-- Work to be completed --
Below are records to reproduce in full; copy them exactly but keep the pictures out.

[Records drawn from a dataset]
__________

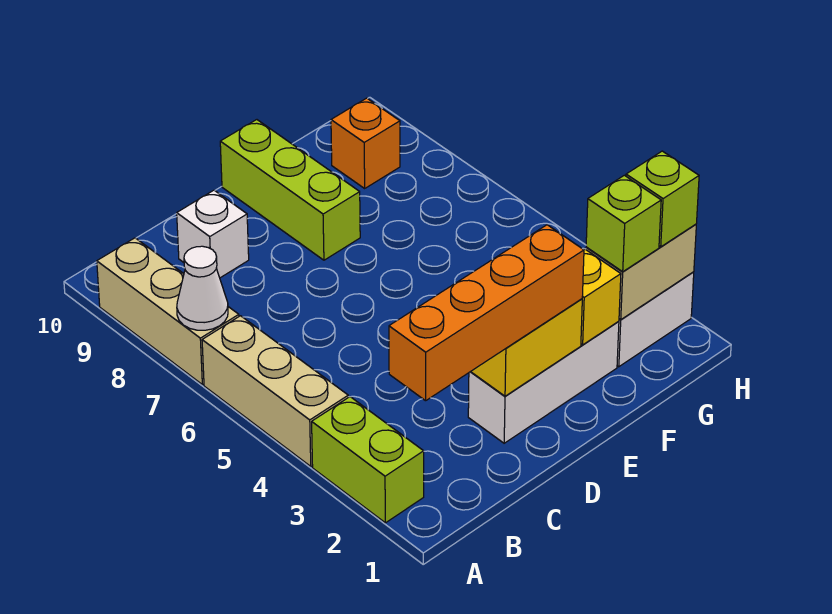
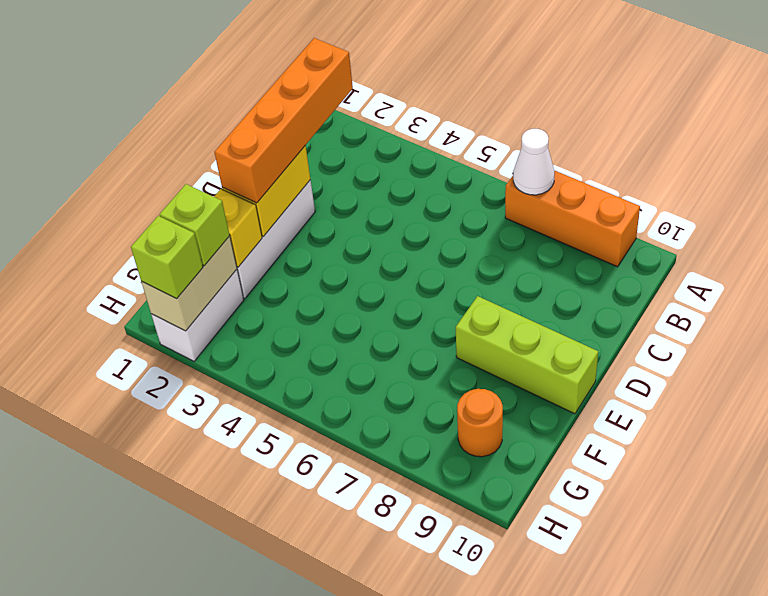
lime brick A2:A3 level 1 -> none
tan brick A4:A6 level 1 -> none
tan brick A7:A9 level 1 -> orange brick A7:A9 level 1
white brick C9 level 1 -> none
orange brick G9 level 1 -> orange round brick G9 level 1

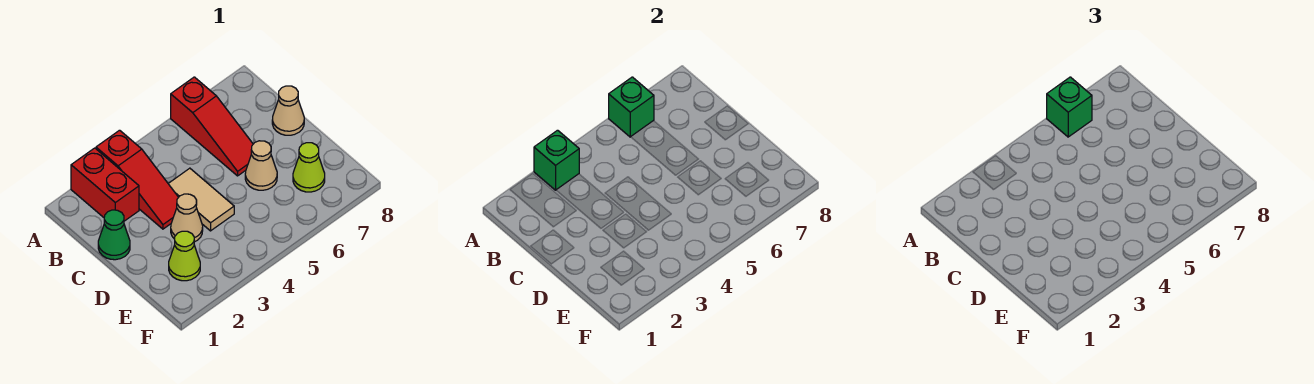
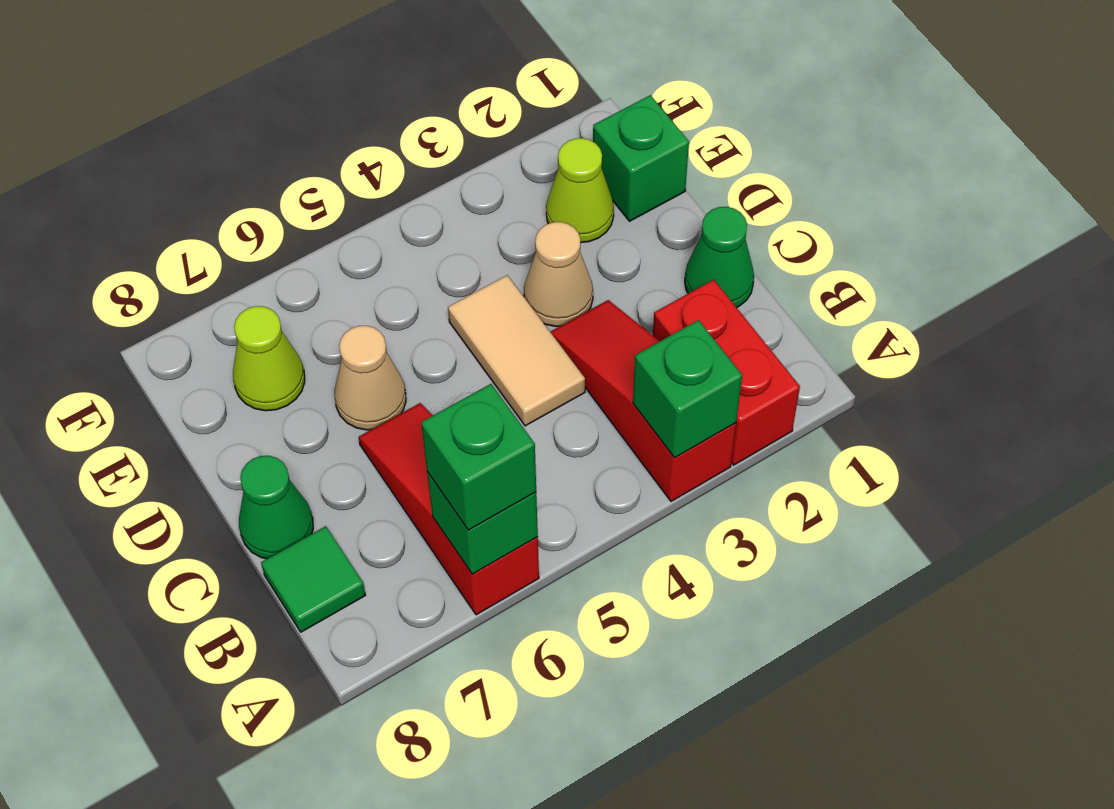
none -> green tile B8 level 1
tan cone C8 level 1 -> green cone C8 level 1
none -> green brick E1 level 1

__________

-- Task solution --
lime brick A2:A3 level 1 -> none
tan brick A4:A6 level 1 -> none
tan brick A7:A9 level 1 -> orange brick A7:A9 level 1
white brick C9 level 1 -> none
orange brick G9 level 1 -> orange round brick G9 level 1

none -> green tile B8 level 1
tan cone C8 level 1 -> green cone C8 level 1
none -> green brick E1 level 1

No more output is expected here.